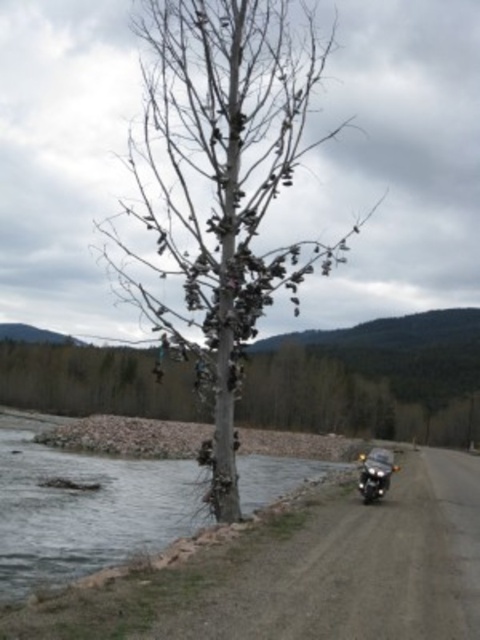
Which of these two, shiny metallic shoes at center or shiny black motorcycle at right, stands shorter?

With less height is shiny black motorcycle at right.

Who is taller, shiny metallic shoes at center or shiny black motorcycle at right?

shiny metallic shoes at center is taller.

Find the location of a particular element. shiny metallic shoes at center is located at coordinates (220, 186).

The width and height of the screenshot is (480, 640). I want to click on shiny metallic shoes at center, so click(x=220, y=186).

Is clear water at lower left shorter than shiny black motorcycle at right?

Indeed, clear water at lower left has a lesser height compared to shiny black motorcycle at right.

Can you confirm if clear water at lower left is taller than shiny black motorcycle at right?

No.

What do you see at coordinates (179, 580) in the screenshot?
I see `clear water at lower left` at bounding box center [179, 580].

Where is `clear water at lower left`? This screenshot has width=480, height=640. clear water at lower left is located at coordinates (179, 580).

Between shiny metallic shoes at center and clear water at lower left, which one is positioned lower?

Positioned lower is clear water at lower left.

Between shiny metallic shoes at center and clear water at lower left, which one appears on the left side from the viewer's perspective?

clear water at lower left is more to the left.

Is point (154, 154) positioned before point (16, 618)?

No, it is behind (16, 618).

The width and height of the screenshot is (480, 640). I want to click on shiny metallic shoes at center, so click(x=220, y=186).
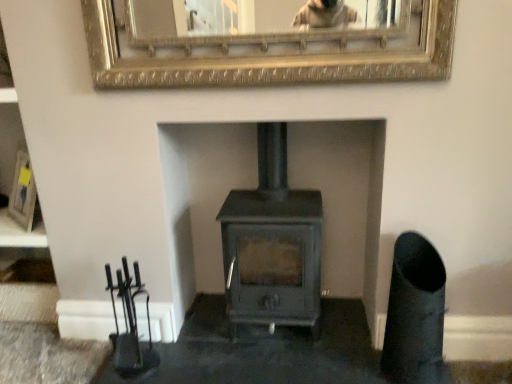
In order to face matte black picture frame at left, the first picture frame in the left-to-right sequence, should I rotate leftwards or rightwards?

You should look left and rotate roughly 31.835 degrees.

Measure the distance between gold textured mirror at upper center, the 2th picture frame from the left, and camera.

A distance of 1.33 meters exists between gold textured mirror at upper center, the 2th picture frame from the left, and camera.

Where is `gold textured mirror at upper center, which is the first picture frame from front to back`? This screenshot has width=512, height=384. gold textured mirror at upper center, which is the first picture frame from front to back is located at coordinates (268, 42).

Locate an element on the screen. The width and height of the screenshot is (512, 384). matte gray wood burning stove at center is located at coordinates (x=272, y=244).

Is there a large distance between matte gray wood burning stove at center and gold textured mirror at upper center, the first picture frame viewed from the top?

matte gray wood burning stove at center is near gold textured mirror at upper center, the first picture frame viewed from the top, not far away.

Would you say gold textured mirror at upper center, the first picture frame viewed from the top, is part of matte gray wood burning stove at center's contents?

No.

Is point (292, 246) farther from viewer compared to point (450, 65)?

That is True.

Is point (32, 214) positioned in front of point (247, 313)?

No, (32, 214) is behind (247, 313).

Does matte black picture frame at left, the 2th picture frame positioned from the front, touch matte gray wood burning stove at center?

They are not placed beside each other.

From the picture: How many degrees apart are the facing directions of matte black picture frame at left, acting as the first picture frame starting from the bottom, and matte gray wood burning stove at center?

They differ by 2.16 degrees in their facing directions.

Is matte black picture frame at left, the 2th picture frame positioned from the right, taller than matte gray wood burning stove at center?

No.

Is gold textured mirror at upper center, the first picture frame viewed from the top, further to camera compared to matte black picture frame at left, the 2th picture frame positioned from the right?

No, it is in front of matte black picture frame at left, the 2th picture frame positioned from the right.

Locate an element on the screen. Image resolution: width=512 pixels, height=384 pixels. picture frame that is below the gold textured mirror at upper center, the second picture frame ordered from the bottom (from the image's perspective) is located at coordinates (23, 192).

Who is shorter, gold textured mirror at upper center, marked as the second picture frame in a back-to-front arrangement, or matte black picture frame at left, which ranks as the 1th picture frame in back-to-front order?

gold textured mirror at upper center, marked as the second picture frame in a back-to-front arrangement, is shorter.

Based on the photo, can we say gold textured mirror at upper center, the first picture frame viewed from the top, lies outside matte black picture frame at left, placed as the 2th picture frame when sorted from top to bottom?

Yes, gold textured mirror at upper center, the first picture frame viewed from the top, is not within matte black picture frame at left, placed as the 2th picture frame when sorted from top to bottom.

Is matte gray wood burning stove at center positioned with its back to matte black picture frame at left, the first picture frame in the left-to-right sequence?

matte gray wood burning stove at center does not have its back to matte black picture frame at left, the first picture frame in the left-to-right sequence.

From a real-world perspective, which is physically below, matte gray wood burning stove at center or matte black picture frame at left, the 2th picture frame positioned from the right?

In real-world perspective, matte gray wood burning stove at center is lower.

Is matte gray wood burning stove at center not within matte black picture frame at left, the 2th picture frame positioned from the right?

matte gray wood burning stove at center is positioned outside matte black picture frame at left, the 2th picture frame positioned from the right.

Measure the distance from matte gray wood burning stove at center to matte black picture frame at left, the 2th picture frame positioned from the right.

matte gray wood burning stove at center is 4.12 feet from matte black picture frame at left, the 2th picture frame positioned from the right.

Considering the relative sizes of gold textured mirror at upper center, the 2th picture frame from the left, and matte gray wood burning stove at center in the image provided, is gold textured mirror at upper center, the 2th picture frame from the left, thinner than matte gray wood burning stove at center?

Yes.

Is gold textured mirror at upper center, marked as the second picture frame in a back-to-front arrangement, positioned with its back to matte gray wood burning stove at center?

No, gold textured mirror at upper center, marked as the second picture frame in a back-to-front arrangement, is not facing the opposite direction of matte gray wood burning stove at center.

Between gold textured mirror at upper center, the 2th picture frame from the left, and matte gray wood burning stove at center, which one appears on the right side from the viewer's perspective?

From the viewer's perspective, matte gray wood burning stove at center appears more on the right side.

Is gold textured mirror at upper center, the first picture frame viewed from the top, positioned beyond the bounds of matte gray wood burning stove at center?

Yes, gold textured mirror at upper center, the first picture frame viewed from the top, is outside of matte gray wood burning stove at center.

Is matte black picture frame at left, the 2th picture frame positioned from the front, situated inside gold textured mirror at upper center, which is the first picture frame from front to back, or outside?

The correct answer is: outside.

Does matte black picture frame at left, placed as the 2th picture frame when sorted from top to bottom, have a smaller size compared to gold textured mirror at upper center, which appears as the first picture frame when viewed from the right?

Yes.

Looking at their sizes, would you say matte black picture frame at left, which ranks as the 1th picture frame in back-to-front order, is wider or thinner than gold textured mirror at upper center, which is the first picture frame from front to back?

Considering their sizes, matte black picture frame at left, which ranks as the 1th picture frame in back-to-front order, looks broader than gold textured mirror at upper center, which is the first picture frame from front to back.

Considering the sizes of matte black picture frame at left, the first picture frame in the left-to-right sequence, and gold textured mirror at upper center, which is the first picture frame from front to back, in the image, is matte black picture frame at left, the first picture frame in the left-to-right sequence, taller or shorter than gold textured mirror at upper center, which is the first picture frame from front to back,?

Clearly, matte black picture frame at left, the first picture frame in the left-to-right sequence, is taller compared to gold textured mirror at upper center, which is the first picture frame from front to back.

From a real-world perspective, which picture frame is the 2nd one above the matte gray wood burning stove at center? Please provide its 2D coordinates.

[(268, 42)]

Find the location of a particular element. This screenshot has height=384, width=512. wood burning stove in front of the matte black picture frame at left, which ranks as the 1th picture frame in back-to-front order is located at coordinates (272, 244).

Which object lies nearer to the anchor point matte black picture frame at left, placed as the 2th picture frame when sorted from top to bottom, gold textured mirror at upper center, the first picture frame viewed from the top, or matte gray wood burning stove at center?

Among the two, matte gray wood burning stove at center is located nearer to matte black picture frame at left, placed as the 2th picture frame when sorted from top to bottom.

When comparing their distances from matte gray wood burning stove at center, does matte black picture frame at left, which ranks as the 1th picture frame in back-to-front order, or gold textured mirror at upper center, which is the first picture frame from front to back, seem further?

matte black picture frame at left, which ranks as the 1th picture frame in back-to-front order, is further to matte gray wood burning stove at center.

Considering their positions, is matte gray wood burning stove at center positioned further to matte black picture frame at left, the 2th picture frame positioned from the front, than gold textured mirror at upper center, the first picture frame viewed from the top?

The object further to matte black picture frame at left, the 2th picture frame positioned from the front, is gold textured mirror at upper center, the first picture frame viewed from the top.

Based on their spatial positions, is gold textured mirror at upper center, which appears as the first picture frame when viewed from the right, or matte black picture frame at left, the 2th picture frame positioned from the right, further from matte gray wood burning stove at center?

Based on the image, matte black picture frame at left, the 2th picture frame positioned from the right, appears to be further to matte gray wood burning stove at center.

Estimate the real-world distances between objects in this image. Which object is closer to gold textured mirror at upper center, the first picture frame viewed from the top, matte gray wood burning stove at center or matte black picture frame at left, placed as the 2th picture frame when sorted from top to bottom?

matte gray wood burning stove at center is positioned closer to the anchor gold textured mirror at upper center, the first picture frame viewed from the top.

Looking at the image, which one is located closer to gold textured mirror at upper center, which is the first picture frame from front to back, matte black picture frame at left, which ranks as the 1th picture frame in back-to-front order, or matte gray wood burning stove at center?

Among the two, matte gray wood burning stove at center is located nearer to gold textured mirror at upper center, which is the first picture frame from front to back.

At what (x,y) coordinates should I click in order to perform the action: click on picture frame between matte black picture frame at left, the 2th picture frame positioned from the right, and matte gray wood burning stove at center, in the horizontal direction. Please return your answer as a coordinate pair (x, y). Looking at the image, I should click on (268, 42).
....
▶ [Work to do]: Render the stretch from the start of the records through the line containing "shiny metallic shoes at center is taller." as a numbered list, leaving out blank lines and the pictures.

▶ [Problem solution]:
1. Which of these two, shiny metallic shoes at center or shiny black motorcycle at right, stands shorter?
2. With less height is shiny black motorcycle at right.
3. Who is taller, shiny metallic shoes at center or shiny black motorcycle at right?
4. shiny metallic shoes at center is taller.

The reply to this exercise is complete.